# WHAT YOU WILL DO:
Please return the listing below word for word, minus its pictures.

# DATA PROVIDED:
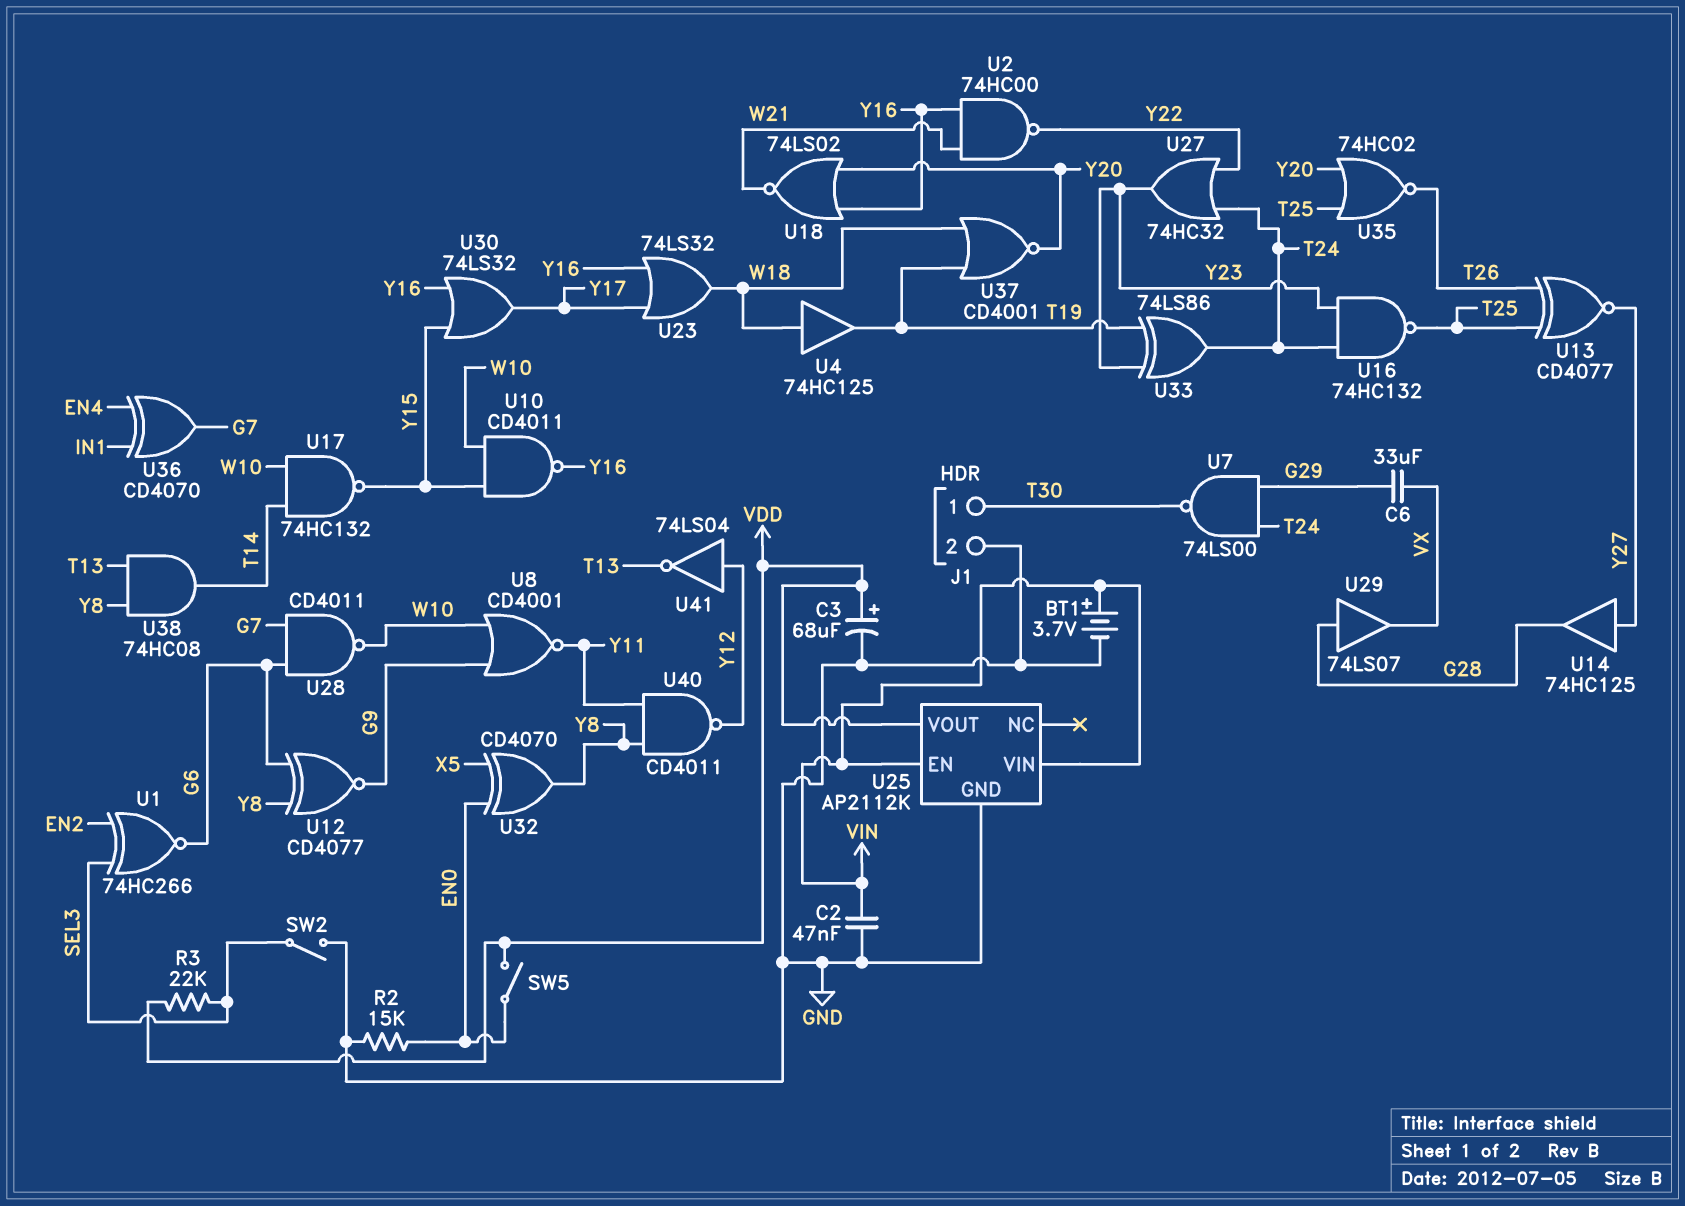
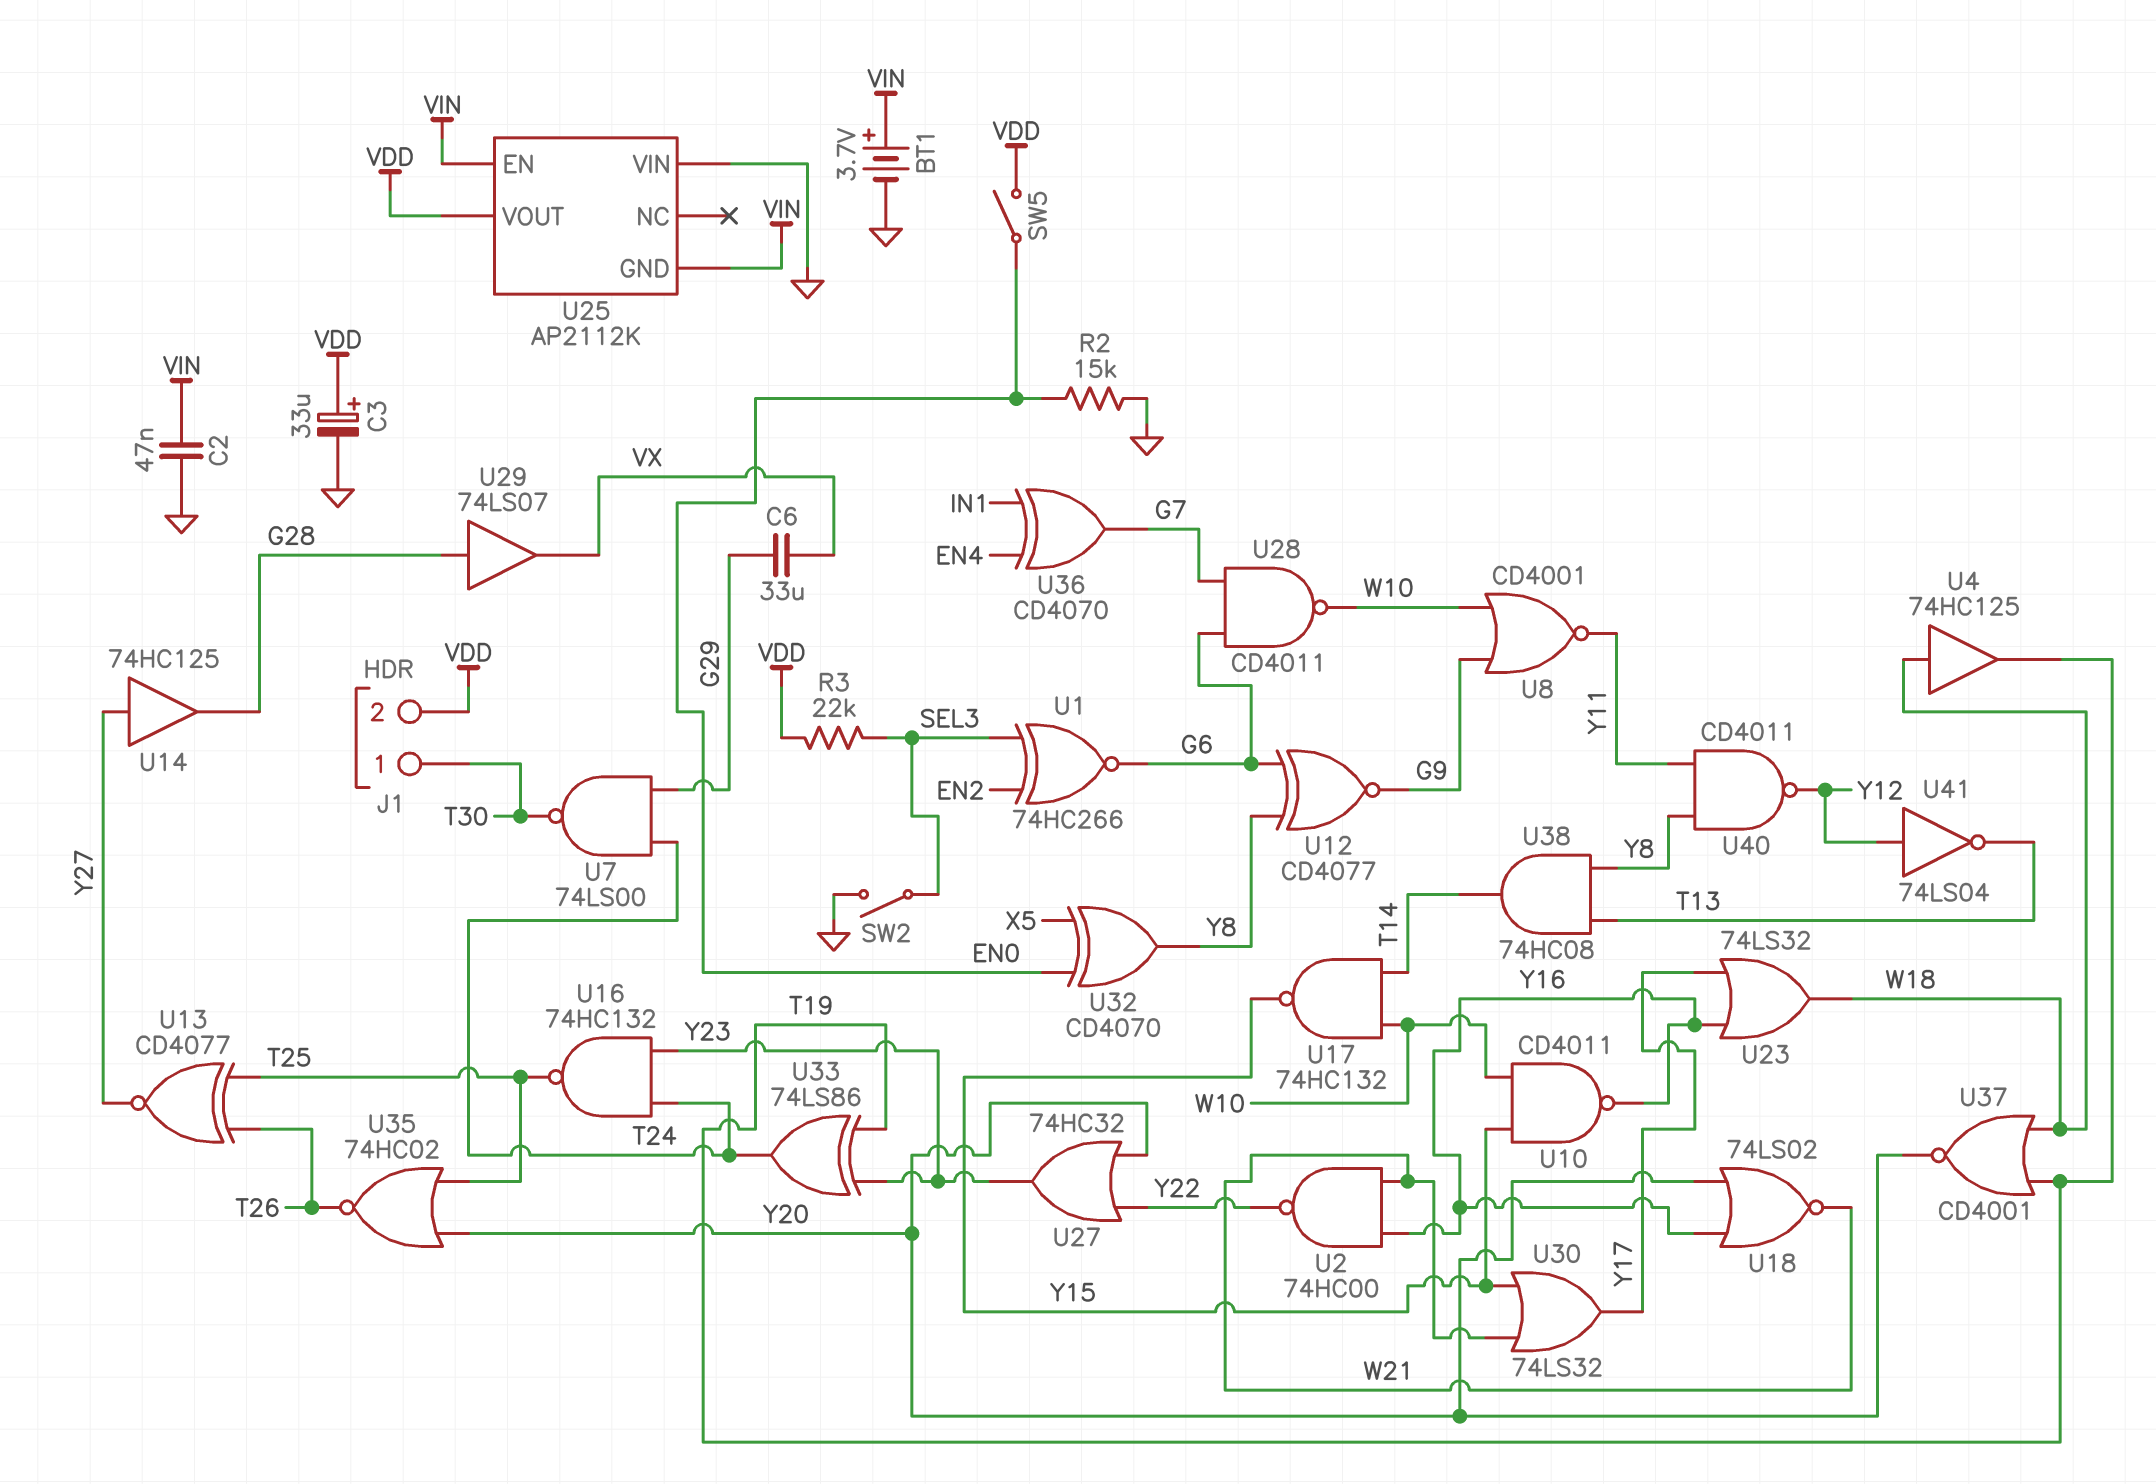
C3: 68uF (plus VDD, minus GND) -> 33uF (plus VDD, minus GND)
J1 pin 2: GND -> VDD
U25 pin GND: GND -> VIN
U25 pin VIN: VIN -> GND
U27: OR 74HC32 (in T24, in Y22, out Y23) -> OR 74HC32 (in Y20, in Y22, out Y23)
U30: OR 74LS32 (in Y15, in Y16, out Y17) -> OR 74LS32 (in W21, in Y15, out Y17)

# WORKED SOLUTION:
C3: 68uF (plus VDD, minus GND) -> 33uF (plus VDD, minus GND)
J1 pin 2: GND -> VDD
U25 pin GND: GND -> VIN
U25 pin VIN: VIN -> GND
U27: OR 74HC32 (in T24, in Y22, out Y23) -> OR 74HC32 (in Y20, in Y22, out Y23)
U30: OR 74LS32 (in Y15, in Y16, out Y17) -> OR 74LS32 (in W21, in Y15, out Y17)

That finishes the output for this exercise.